## Work request
If a line below contains "ruler", count it; then state how many such lines there are, and nothing else.

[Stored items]
+++

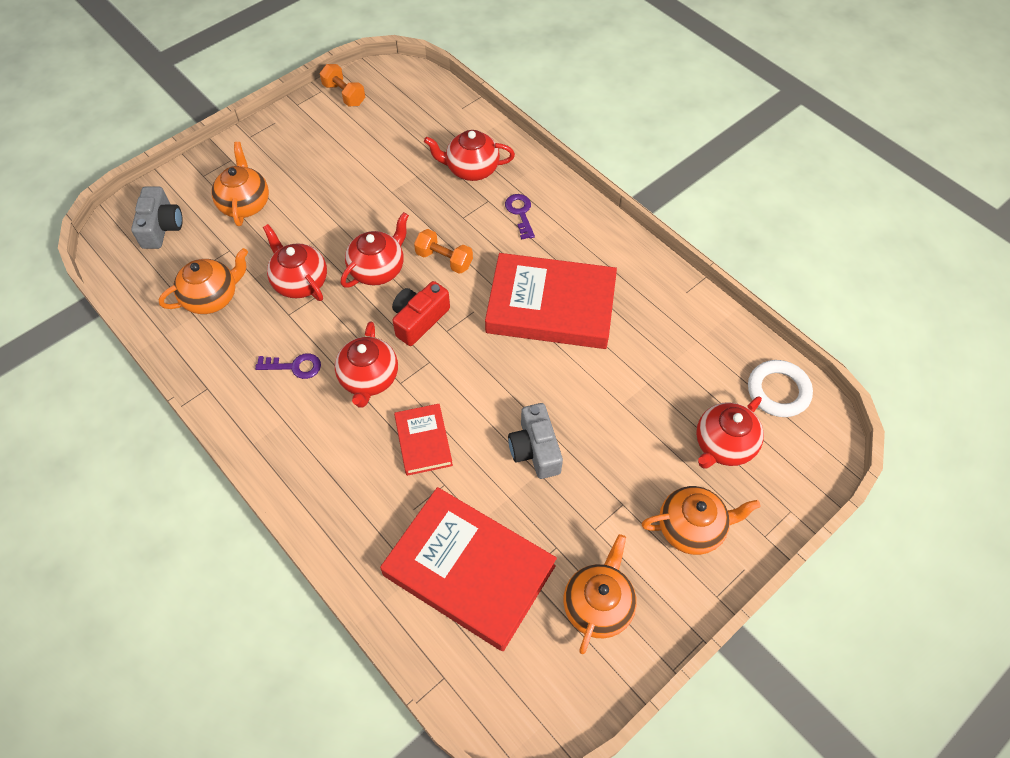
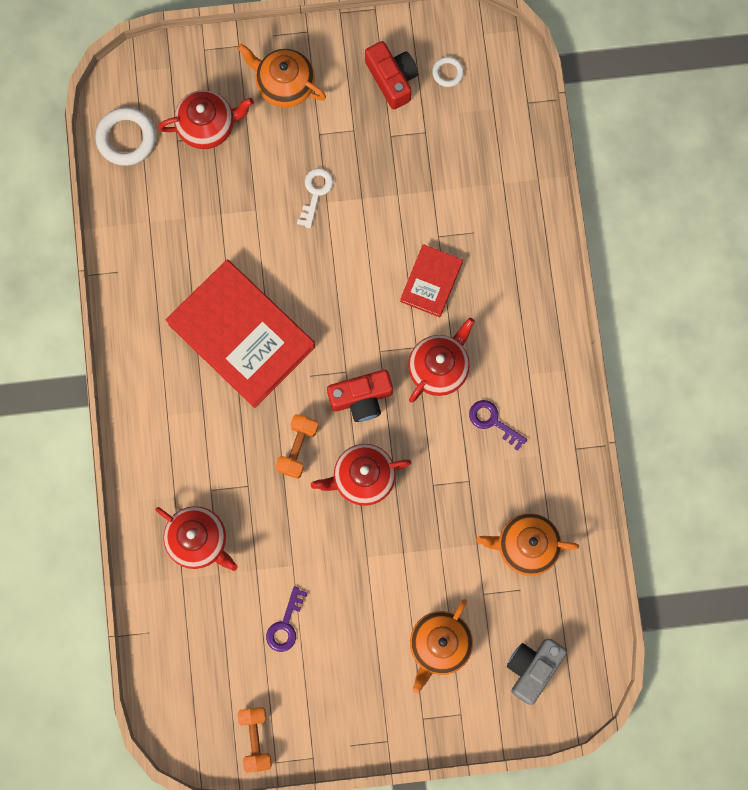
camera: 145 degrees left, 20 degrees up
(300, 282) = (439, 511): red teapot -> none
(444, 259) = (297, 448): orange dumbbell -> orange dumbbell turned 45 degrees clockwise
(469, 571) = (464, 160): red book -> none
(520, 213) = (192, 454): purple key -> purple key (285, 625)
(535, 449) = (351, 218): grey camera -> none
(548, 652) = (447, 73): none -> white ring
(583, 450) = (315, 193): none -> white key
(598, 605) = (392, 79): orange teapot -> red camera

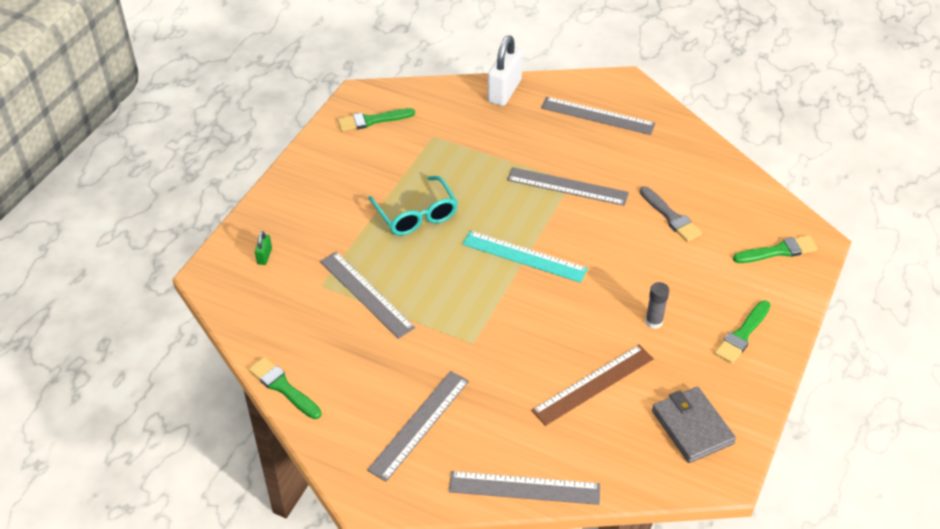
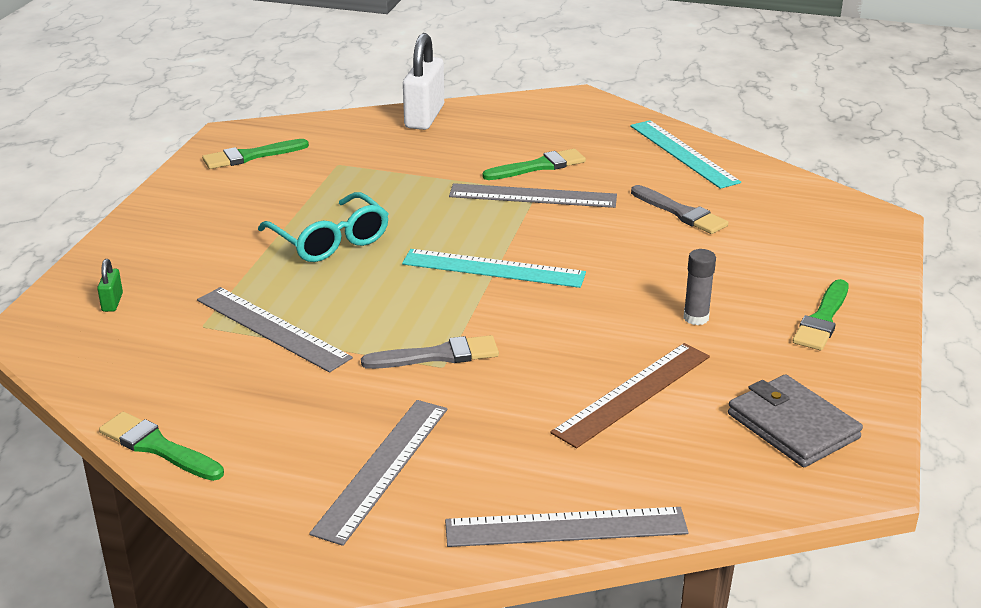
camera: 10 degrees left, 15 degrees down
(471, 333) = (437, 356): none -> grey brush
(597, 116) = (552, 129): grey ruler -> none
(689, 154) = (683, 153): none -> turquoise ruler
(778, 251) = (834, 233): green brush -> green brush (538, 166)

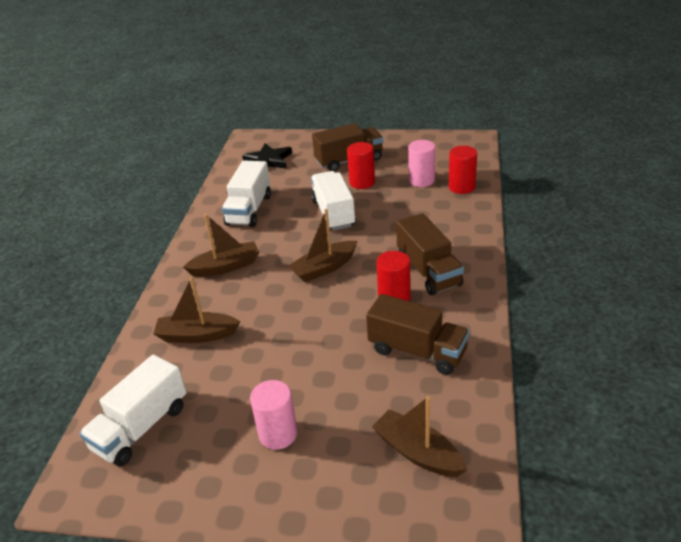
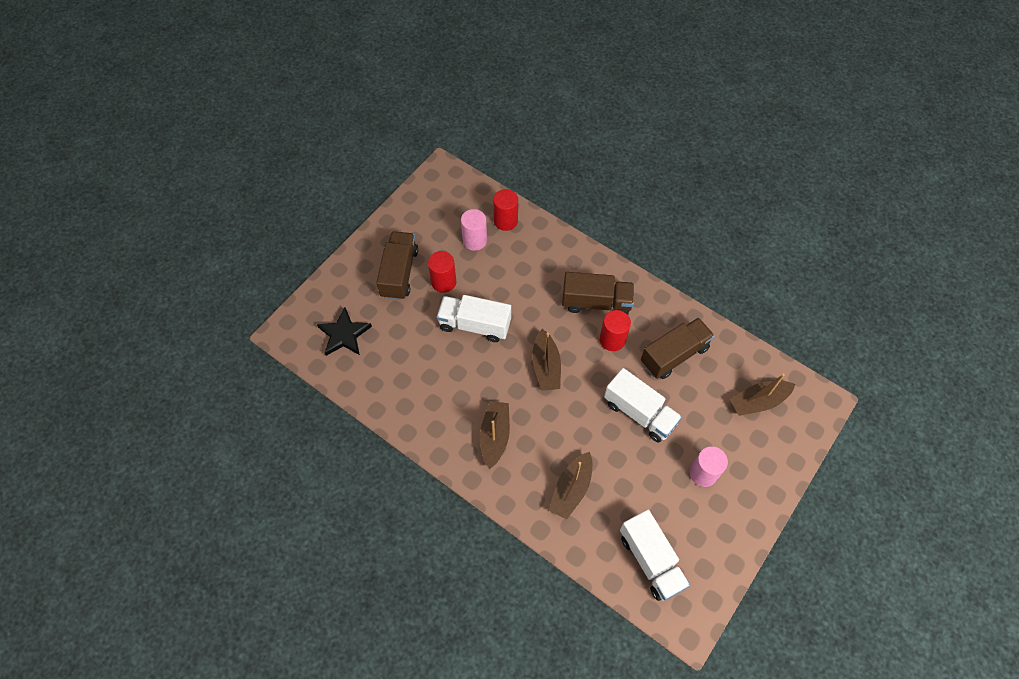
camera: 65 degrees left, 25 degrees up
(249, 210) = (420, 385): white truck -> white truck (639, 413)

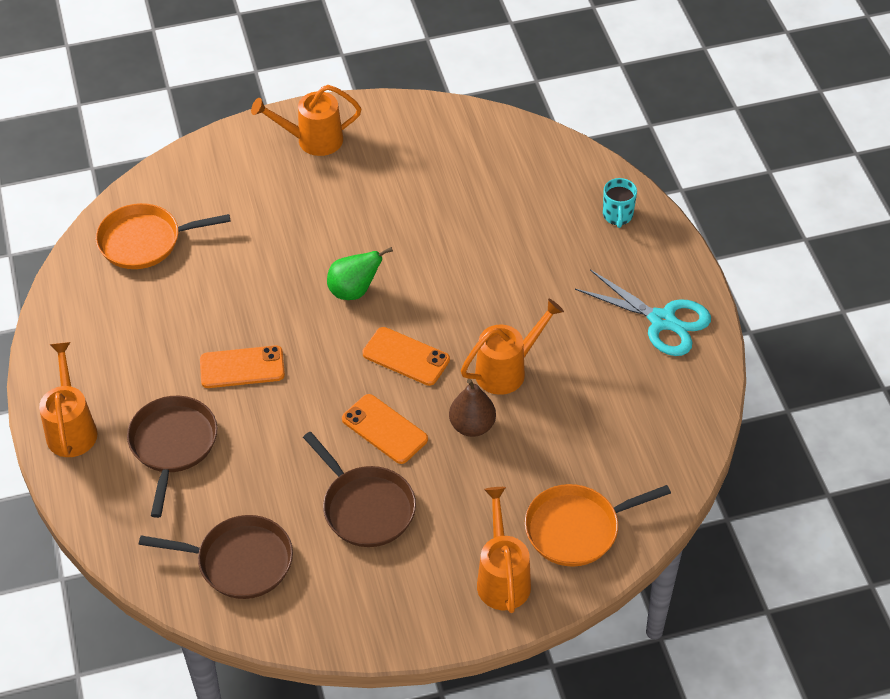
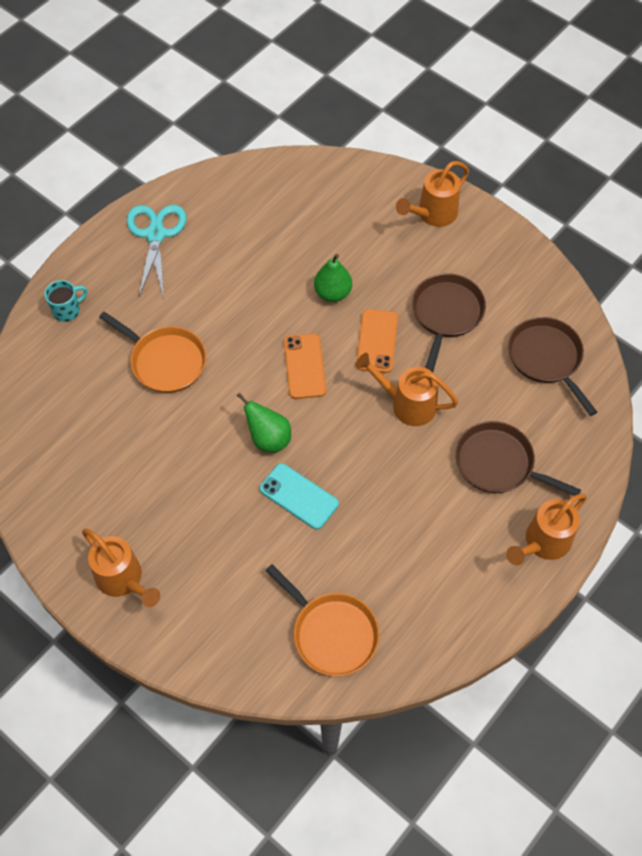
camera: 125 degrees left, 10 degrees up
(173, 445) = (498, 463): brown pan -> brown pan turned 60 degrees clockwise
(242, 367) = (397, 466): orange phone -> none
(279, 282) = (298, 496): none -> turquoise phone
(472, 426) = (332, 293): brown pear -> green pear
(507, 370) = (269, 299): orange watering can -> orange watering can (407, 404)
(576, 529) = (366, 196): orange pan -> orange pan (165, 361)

+++

## Solution to this problem
2